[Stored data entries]
* * *
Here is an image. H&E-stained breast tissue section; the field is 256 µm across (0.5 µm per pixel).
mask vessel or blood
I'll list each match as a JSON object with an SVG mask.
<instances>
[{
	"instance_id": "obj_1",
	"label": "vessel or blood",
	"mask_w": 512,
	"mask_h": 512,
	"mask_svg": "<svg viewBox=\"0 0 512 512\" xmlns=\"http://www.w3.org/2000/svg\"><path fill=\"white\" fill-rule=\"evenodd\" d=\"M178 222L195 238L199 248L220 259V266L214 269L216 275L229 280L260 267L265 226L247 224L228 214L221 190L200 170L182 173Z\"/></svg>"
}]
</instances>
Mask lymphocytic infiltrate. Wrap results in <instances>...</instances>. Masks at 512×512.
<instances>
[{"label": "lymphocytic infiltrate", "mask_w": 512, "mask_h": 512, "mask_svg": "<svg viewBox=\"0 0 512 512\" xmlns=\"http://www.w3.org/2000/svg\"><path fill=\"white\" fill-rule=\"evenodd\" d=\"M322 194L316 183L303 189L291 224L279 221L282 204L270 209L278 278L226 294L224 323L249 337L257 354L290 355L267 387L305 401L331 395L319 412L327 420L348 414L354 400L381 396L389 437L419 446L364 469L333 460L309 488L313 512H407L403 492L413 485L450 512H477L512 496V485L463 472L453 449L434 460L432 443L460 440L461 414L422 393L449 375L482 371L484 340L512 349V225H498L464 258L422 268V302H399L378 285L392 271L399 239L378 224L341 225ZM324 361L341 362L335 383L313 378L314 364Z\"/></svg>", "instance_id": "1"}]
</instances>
* * *
# Work required
Working from the material above, retype it in its entirety without change.

# Exercise answer
Here is an image. H&E-stained breast tissue section; the field is 256 µm across (0.5 µm per pixel).
mask vessel or blood
I'll list each match as a JSON object with an SVG mask.
<instances>
[{
	"instance_id": "obj_1",
	"label": "vessel or blood",
	"mask_w": 512,
	"mask_h": 512,
	"mask_svg": "<svg viewBox=\"0 0 512 512\" xmlns=\"http://www.w3.org/2000/svg\"><path fill=\"white\" fill-rule=\"evenodd\" d=\"M178 222L195 238L199 248L220 259V266L214 269L216 275L229 280L260 267L265 226L247 224L228 214L221 190L200 170L182 173Z\"/></svg>"
}]
</instances>
Mask lymphocytic infiltrate. Wrap results in <instances>...</instances>. Masks at 512×512.
<instances>
[{"label": "lymphocytic infiltrate", "mask_w": 512, "mask_h": 512, "mask_svg": "<svg viewBox=\"0 0 512 512\" xmlns=\"http://www.w3.org/2000/svg\"><path fill=\"white\" fill-rule=\"evenodd\" d=\"M322 194L316 183L303 189L291 224L279 221L282 204L270 209L278 278L226 294L224 323L249 337L257 354L290 355L267 387L305 401L331 395L319 412L327 420L348 414L354 400L381 396L389 437L419 446L364 469L333 460L309 488L313 512H407L403 492L413 485L450 512H477L512 496V485L463 472L453 449L434 460L432 443L460 440L461 414L422 393L449 375L482 371L484 340L512 349V225H498L464 258L422 268V302H399L378 285L392 271L399 239L378 224L341 225ZM324 361L341 362L335 383L313 378L314 364Z\"/></svg>", "instance_id": "1"}]
</instances>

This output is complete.